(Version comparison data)

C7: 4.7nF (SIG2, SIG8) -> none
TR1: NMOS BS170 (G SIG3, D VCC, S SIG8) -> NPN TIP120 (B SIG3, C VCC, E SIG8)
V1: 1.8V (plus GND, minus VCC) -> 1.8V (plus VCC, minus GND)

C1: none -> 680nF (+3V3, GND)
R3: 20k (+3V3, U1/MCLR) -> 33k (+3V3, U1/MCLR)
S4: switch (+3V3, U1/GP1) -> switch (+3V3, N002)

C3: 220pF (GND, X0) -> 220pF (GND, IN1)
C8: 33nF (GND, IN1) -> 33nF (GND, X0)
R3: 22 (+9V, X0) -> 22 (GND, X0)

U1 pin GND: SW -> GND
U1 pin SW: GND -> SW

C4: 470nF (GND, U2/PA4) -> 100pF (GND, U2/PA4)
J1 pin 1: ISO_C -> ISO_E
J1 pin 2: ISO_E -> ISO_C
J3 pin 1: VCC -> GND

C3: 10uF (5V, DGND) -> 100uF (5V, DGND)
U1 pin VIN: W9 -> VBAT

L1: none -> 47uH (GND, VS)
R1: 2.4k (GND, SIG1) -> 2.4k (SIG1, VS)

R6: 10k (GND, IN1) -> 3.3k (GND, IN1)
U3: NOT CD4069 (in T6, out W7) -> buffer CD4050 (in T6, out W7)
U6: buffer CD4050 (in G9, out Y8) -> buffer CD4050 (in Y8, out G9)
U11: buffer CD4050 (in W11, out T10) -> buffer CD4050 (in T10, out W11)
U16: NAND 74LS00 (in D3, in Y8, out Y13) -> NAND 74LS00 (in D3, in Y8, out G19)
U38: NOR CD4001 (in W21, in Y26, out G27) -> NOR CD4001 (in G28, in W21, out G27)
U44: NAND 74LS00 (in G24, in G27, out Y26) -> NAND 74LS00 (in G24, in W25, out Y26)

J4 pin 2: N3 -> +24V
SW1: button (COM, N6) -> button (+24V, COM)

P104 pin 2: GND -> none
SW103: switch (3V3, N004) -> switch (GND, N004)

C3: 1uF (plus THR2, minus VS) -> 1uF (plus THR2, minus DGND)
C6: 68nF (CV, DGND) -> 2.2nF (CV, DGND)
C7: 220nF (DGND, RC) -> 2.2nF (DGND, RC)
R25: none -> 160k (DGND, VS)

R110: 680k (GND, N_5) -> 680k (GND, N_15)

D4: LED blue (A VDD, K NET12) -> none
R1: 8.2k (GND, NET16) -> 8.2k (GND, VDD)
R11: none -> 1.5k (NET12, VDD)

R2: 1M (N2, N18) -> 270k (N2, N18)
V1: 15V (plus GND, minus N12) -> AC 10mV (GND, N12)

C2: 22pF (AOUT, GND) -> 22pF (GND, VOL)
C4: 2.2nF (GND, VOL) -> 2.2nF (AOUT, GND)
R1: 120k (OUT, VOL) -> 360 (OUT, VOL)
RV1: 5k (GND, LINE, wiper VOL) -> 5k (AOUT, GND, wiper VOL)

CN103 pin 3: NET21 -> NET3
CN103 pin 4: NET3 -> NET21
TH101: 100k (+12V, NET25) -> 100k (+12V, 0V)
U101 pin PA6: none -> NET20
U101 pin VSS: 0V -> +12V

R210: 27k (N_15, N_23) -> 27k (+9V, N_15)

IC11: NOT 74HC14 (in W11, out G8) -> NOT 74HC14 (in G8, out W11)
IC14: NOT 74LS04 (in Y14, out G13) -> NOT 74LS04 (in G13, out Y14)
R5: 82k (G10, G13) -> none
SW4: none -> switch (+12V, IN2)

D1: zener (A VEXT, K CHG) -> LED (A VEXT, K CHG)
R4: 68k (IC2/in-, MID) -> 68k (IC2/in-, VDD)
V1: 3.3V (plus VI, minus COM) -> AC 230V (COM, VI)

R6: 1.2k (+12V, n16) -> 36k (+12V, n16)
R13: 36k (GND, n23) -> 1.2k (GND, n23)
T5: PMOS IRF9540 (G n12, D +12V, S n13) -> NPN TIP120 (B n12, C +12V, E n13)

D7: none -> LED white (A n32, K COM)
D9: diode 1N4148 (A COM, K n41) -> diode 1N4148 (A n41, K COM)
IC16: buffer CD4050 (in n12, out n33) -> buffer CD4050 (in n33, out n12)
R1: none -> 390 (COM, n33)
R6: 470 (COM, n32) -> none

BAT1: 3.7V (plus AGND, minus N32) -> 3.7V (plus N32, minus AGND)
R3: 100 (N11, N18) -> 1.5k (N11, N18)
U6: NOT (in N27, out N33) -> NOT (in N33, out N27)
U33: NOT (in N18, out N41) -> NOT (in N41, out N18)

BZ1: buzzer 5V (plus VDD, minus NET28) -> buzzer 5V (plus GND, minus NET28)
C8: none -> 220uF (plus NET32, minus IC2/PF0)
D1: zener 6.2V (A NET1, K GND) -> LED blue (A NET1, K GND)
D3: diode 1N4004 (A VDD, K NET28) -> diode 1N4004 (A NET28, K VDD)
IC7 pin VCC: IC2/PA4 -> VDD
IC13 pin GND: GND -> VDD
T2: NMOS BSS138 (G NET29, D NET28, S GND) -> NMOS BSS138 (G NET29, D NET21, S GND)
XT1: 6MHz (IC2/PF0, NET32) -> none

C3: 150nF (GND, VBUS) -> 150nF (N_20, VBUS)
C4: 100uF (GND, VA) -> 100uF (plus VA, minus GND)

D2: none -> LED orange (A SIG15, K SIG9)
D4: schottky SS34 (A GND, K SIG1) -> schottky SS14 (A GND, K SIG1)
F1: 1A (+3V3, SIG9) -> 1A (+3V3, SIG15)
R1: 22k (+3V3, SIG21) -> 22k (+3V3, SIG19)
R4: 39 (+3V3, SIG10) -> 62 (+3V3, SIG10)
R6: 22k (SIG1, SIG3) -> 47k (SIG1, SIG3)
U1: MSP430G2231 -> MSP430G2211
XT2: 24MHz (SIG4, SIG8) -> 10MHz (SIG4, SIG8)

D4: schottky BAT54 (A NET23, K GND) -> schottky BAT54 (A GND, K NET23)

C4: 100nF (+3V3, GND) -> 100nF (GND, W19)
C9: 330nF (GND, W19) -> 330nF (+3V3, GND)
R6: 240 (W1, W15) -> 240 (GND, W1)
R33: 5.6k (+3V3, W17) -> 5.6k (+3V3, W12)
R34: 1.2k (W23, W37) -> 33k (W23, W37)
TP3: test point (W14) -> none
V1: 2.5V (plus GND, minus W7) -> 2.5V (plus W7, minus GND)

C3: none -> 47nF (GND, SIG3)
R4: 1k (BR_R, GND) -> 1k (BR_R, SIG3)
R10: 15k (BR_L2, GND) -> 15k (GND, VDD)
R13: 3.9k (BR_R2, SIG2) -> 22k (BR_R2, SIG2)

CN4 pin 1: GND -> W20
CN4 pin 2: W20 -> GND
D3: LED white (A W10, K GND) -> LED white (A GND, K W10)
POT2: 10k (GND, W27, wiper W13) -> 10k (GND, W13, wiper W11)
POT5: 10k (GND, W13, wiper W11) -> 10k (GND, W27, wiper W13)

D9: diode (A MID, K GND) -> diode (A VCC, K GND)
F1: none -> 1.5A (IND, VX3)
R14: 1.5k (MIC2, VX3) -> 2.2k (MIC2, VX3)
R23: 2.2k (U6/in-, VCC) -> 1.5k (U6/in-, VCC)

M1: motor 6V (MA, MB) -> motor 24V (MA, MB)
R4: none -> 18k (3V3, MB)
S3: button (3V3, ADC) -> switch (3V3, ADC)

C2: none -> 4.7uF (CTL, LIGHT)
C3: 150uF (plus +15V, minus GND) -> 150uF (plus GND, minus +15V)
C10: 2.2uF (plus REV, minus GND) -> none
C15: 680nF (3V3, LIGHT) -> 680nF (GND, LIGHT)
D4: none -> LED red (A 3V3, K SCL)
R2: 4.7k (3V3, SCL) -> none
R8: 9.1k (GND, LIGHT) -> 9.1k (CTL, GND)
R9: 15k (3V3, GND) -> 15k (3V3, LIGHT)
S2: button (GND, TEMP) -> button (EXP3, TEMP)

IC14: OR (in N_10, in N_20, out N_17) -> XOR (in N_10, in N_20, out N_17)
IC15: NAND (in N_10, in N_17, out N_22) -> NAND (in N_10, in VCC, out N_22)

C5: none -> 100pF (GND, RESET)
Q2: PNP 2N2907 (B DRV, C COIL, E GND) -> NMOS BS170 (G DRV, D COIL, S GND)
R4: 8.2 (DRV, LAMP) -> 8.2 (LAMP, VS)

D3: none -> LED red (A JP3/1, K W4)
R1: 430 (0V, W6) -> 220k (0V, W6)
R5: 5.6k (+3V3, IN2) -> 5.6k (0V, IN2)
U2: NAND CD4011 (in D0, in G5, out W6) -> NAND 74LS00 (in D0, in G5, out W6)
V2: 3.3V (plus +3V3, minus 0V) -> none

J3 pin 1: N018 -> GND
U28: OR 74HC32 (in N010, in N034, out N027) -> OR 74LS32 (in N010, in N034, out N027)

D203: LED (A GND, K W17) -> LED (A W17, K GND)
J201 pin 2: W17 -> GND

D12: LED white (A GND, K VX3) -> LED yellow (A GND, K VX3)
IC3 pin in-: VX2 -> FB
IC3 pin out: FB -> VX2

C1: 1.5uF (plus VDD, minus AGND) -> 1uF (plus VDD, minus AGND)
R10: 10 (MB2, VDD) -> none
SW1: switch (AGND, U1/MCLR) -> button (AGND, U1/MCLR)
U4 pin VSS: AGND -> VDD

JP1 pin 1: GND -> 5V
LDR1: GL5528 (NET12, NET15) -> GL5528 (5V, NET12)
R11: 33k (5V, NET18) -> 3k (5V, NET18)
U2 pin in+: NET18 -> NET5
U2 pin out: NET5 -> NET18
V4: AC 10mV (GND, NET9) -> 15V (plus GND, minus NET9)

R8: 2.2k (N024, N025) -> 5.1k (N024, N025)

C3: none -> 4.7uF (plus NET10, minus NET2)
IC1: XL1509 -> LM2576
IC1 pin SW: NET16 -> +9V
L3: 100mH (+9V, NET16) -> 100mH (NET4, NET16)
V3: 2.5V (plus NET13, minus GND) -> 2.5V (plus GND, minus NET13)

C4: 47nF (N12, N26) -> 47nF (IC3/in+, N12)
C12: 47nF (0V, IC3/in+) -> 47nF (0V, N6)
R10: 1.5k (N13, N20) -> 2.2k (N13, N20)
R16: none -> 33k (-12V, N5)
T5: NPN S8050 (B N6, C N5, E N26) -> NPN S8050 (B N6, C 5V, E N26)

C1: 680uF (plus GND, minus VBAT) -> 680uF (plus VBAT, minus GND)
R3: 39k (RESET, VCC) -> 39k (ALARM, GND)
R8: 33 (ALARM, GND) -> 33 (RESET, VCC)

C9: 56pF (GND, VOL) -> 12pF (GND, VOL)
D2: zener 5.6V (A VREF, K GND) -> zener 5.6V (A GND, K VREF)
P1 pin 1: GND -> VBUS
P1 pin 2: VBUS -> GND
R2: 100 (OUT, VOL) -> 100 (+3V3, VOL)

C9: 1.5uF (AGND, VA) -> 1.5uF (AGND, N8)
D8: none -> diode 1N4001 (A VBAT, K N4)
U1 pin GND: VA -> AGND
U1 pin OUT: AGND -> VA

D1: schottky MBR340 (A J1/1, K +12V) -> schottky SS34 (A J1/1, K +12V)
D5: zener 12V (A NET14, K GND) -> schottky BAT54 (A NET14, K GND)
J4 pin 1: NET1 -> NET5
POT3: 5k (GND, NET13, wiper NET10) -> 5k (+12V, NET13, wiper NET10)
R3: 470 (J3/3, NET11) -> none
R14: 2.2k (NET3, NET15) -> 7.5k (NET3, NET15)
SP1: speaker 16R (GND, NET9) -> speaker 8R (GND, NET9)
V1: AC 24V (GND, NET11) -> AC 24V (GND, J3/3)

__What to do__: All lines above from the one containing "C2: 22pF (AOUT, GND) -> 22pF (GND, VOL)" to the one containing "D1: zener 6.2V" must be repeated exactly, both lines included, and no others.

__Result of the task__:
C2: 22pF (AOUT, GND) -> 22pF (GND, VOL)
C4: 2.2nF (GND, VOL) -> 2.2nF (AOUT, GND)
R1: 120k (OUT, VOL) -> 360 (OUT, VOL)
RV1: 5k (GND, LINE, wiper VOL) -> 5k (AOUT, GND, wiper VOL)

CN103 pin 3: NET21 -> NET3
CN103 pin 4: NET3 -> NET21
TH101: 100k (+12V, NET25) -> 100k (+12V, 0V)
U101 pin PA6: none -> NET20
U101 pin VSS: 0V -> +12V

R210: 27k (N_15, N_23) -> 27k (+9V, N_15)

IC11: NOT 74HC14 (in W11, out G8) -> NOT 74HC14 (in G8, out W11)
IC14: NOT 74LS04 (in Y14, out G13) -> NOT 74LS04 (in G13, out Y14)
R5: 82k (G10, G13) -> none
SW4: none -> switch (+12V, IN2)

D1: zener (A VEXT, K CHG) -> LED (A VEXT, K CHG)
R4: 68k (IC2/in-, MID) -> 68k (IC2/in-, VDD)
V1: 3.3V (plus VI, minus COM) -> AC 230V (COM, VI)

R6: 1.2k (+12V, n16) -> 36k (+12V, n16)
R13: 36k (GND, n23) -> 1.2k (GND, n23)
T5: PMOS IRF9540 (G n12, D +12V, S n13) -> NPN TIP120 (B n12, C +12V, E n13)

D7: none -> LED white (A n32, K COM)
D9: diode 1N4148 (A COM, K n41) -> diode 1N4148 (A n41, K COM)
IC16: buffer CD4050 (in n12, out n33) -> buffer CD4050 (in n33, out n12)
R1: none -> 390 (COM, n33)
R6: 470 (COM, n32) -> none

BAT1: 3.7V (plus AGND, minus N32) -> 3.7V (plus N32, minus AGND)
R3: 100 (N11, N18) -> 1.5k (N11, N18)
U6: NOT (in N27, out N33) -> NOT (in N33, out N27)
U33: NOT (in N18, out N41) -> NOT (in N41, out N18)

BZ1: buzzer 5V (plus VDD, minus NET28) -> buzzer 5V (plus GND, minus NET28)
C8: none -> 220uF (plus NET32, minus IC2/PF0)
D1: zener 6.2V (A NET1, K GND) -> LED blue (A NET1, K GND)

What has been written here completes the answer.